Each line of the records that holds the word "none" should be copied out.

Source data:
***

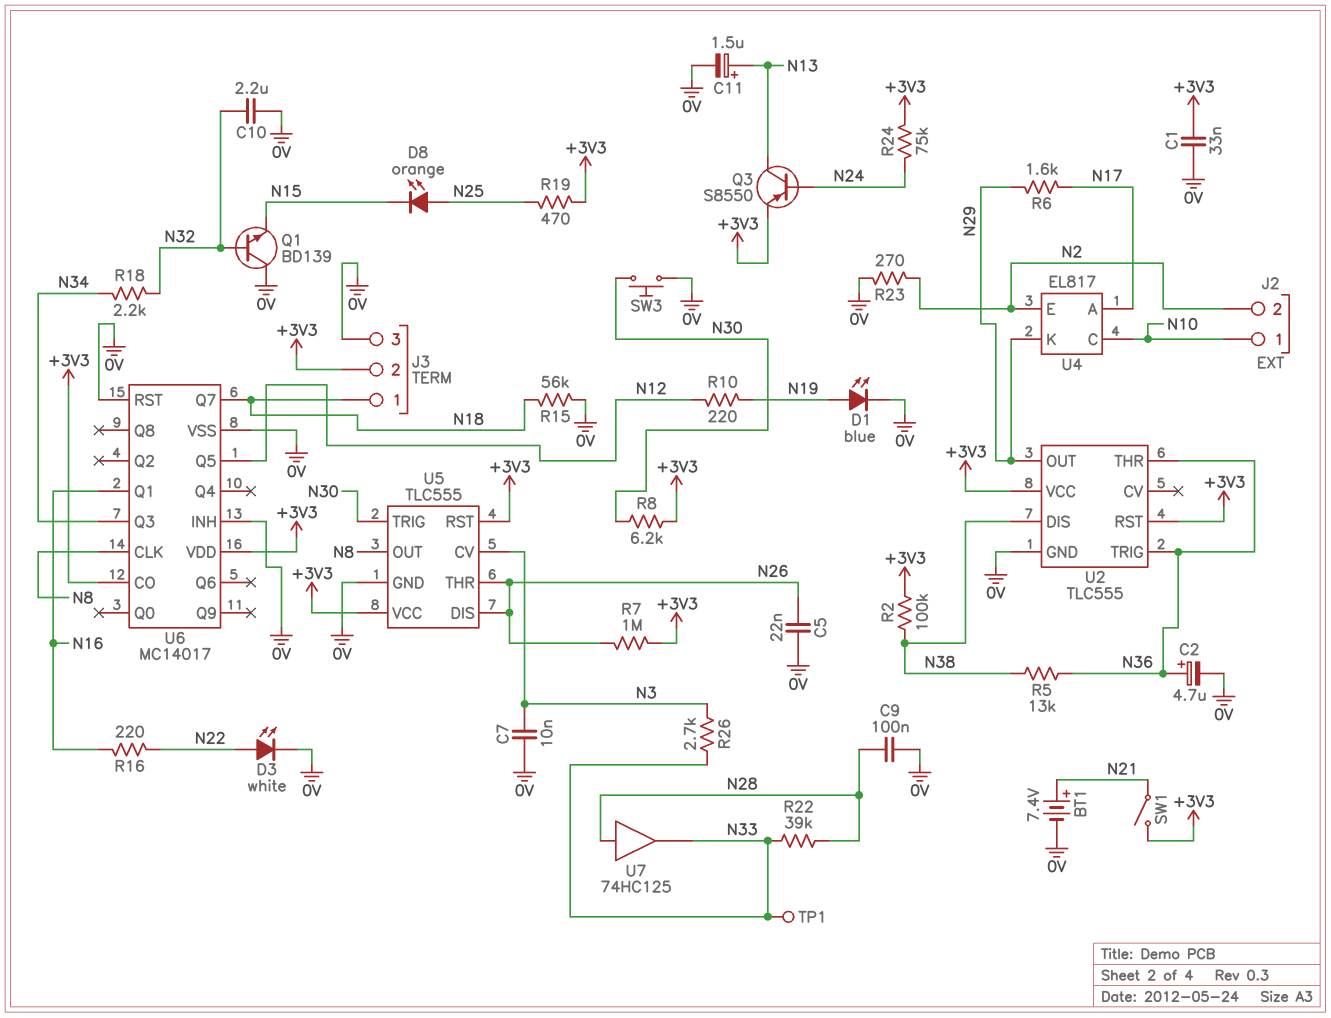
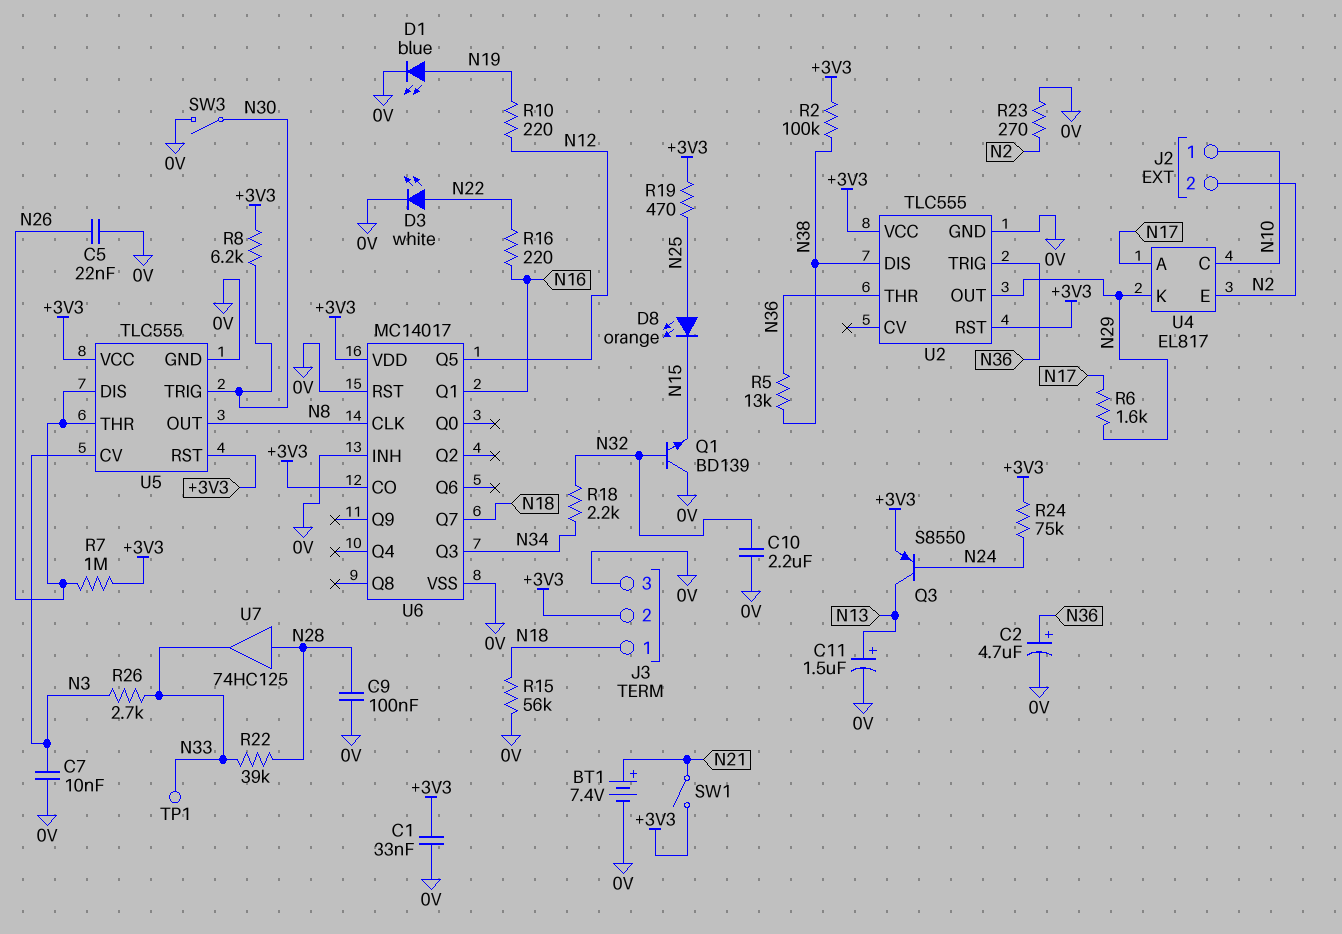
SW3: button (0V, N30) -> switch (0V, N30)

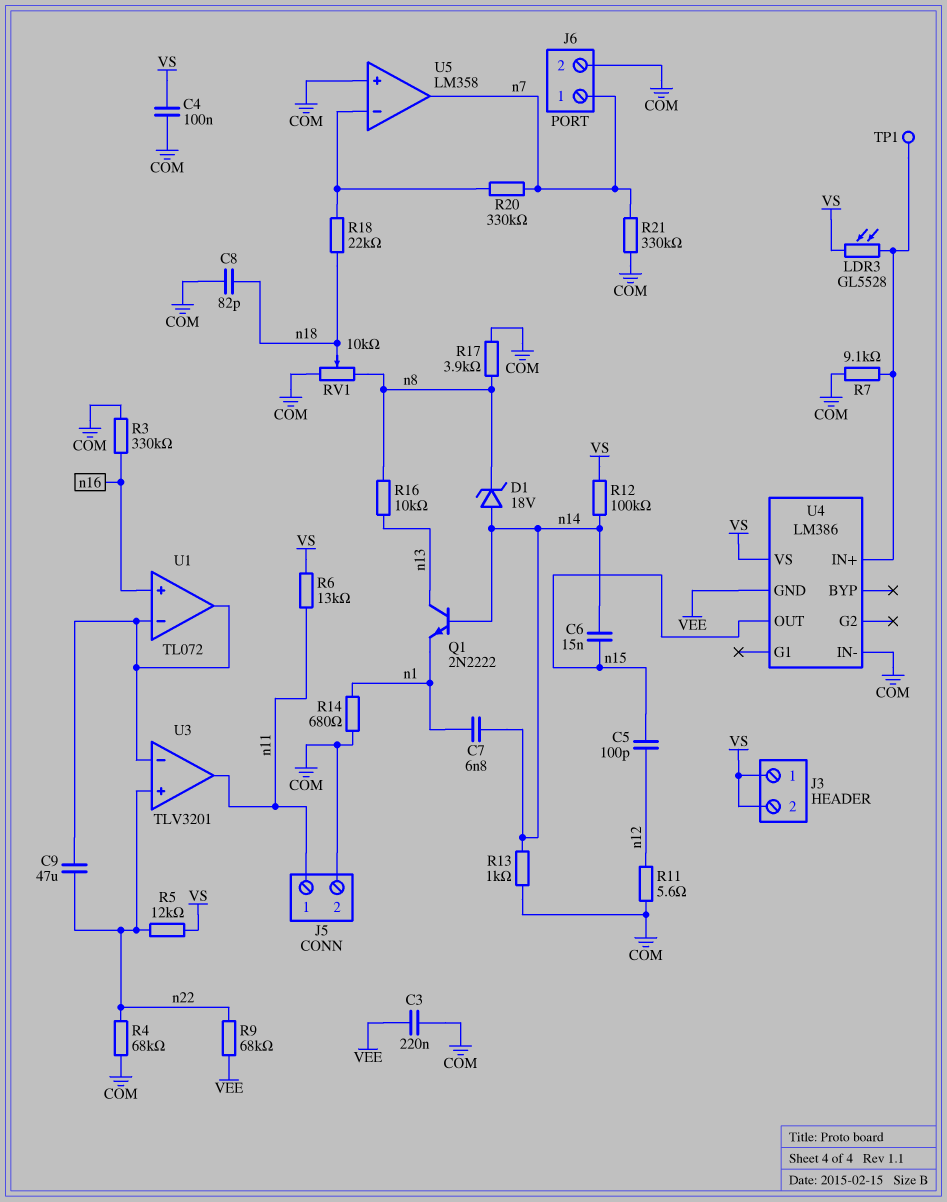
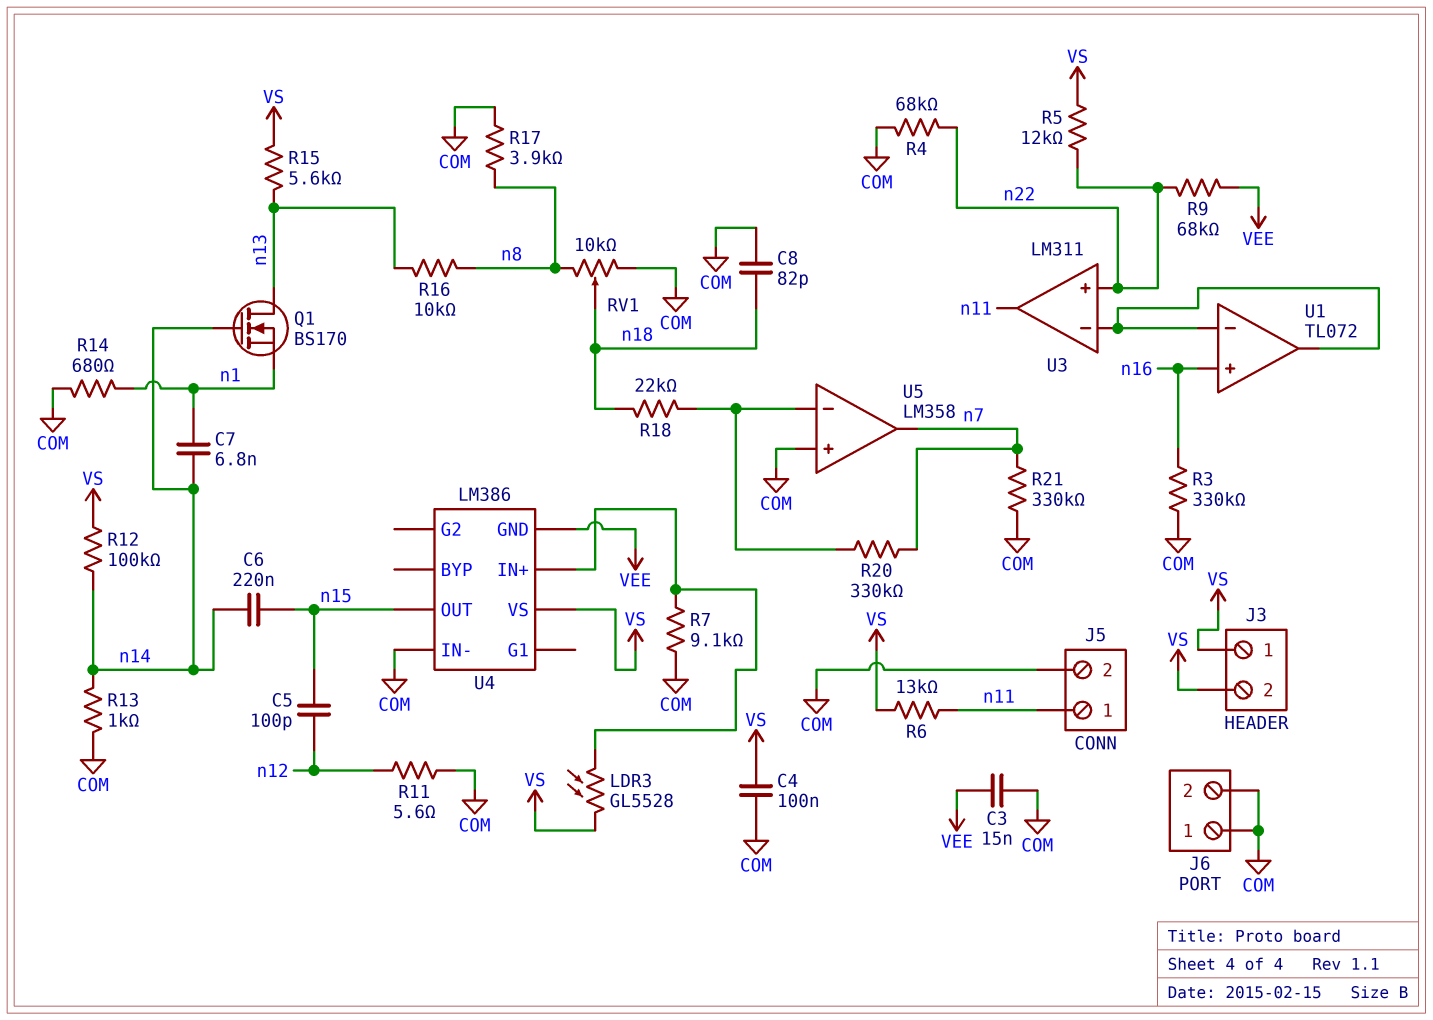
C3: 220nF (COM, VEE) -> 15nF (COM, VEE)
C6: 15nF (n14, n15) -> 220nF (n14, n15)
C9: 47uF (U1/in-, n22) -> none
D1: zener 18V (A n14, K n8) -> none
J6 pin 1: n7 -> COM
Q1: NPN 2N2222 (B n14, C n13, E n1) -> NMOS BS170 (G n14, D n13, S n1)
R15: none -> 5.6k (VS, n13)
TP1: test point (U4/IN+) -> none
U3: TLV3201 -> LM311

***

Exercise answer:
C9: 47uF (U1/in-, n22) -> none
D1: zener 18V (A n14, K n8) -> none
R15: none -> 5.6k (VS, n13)
TP1: test point (U4/IN+) -> none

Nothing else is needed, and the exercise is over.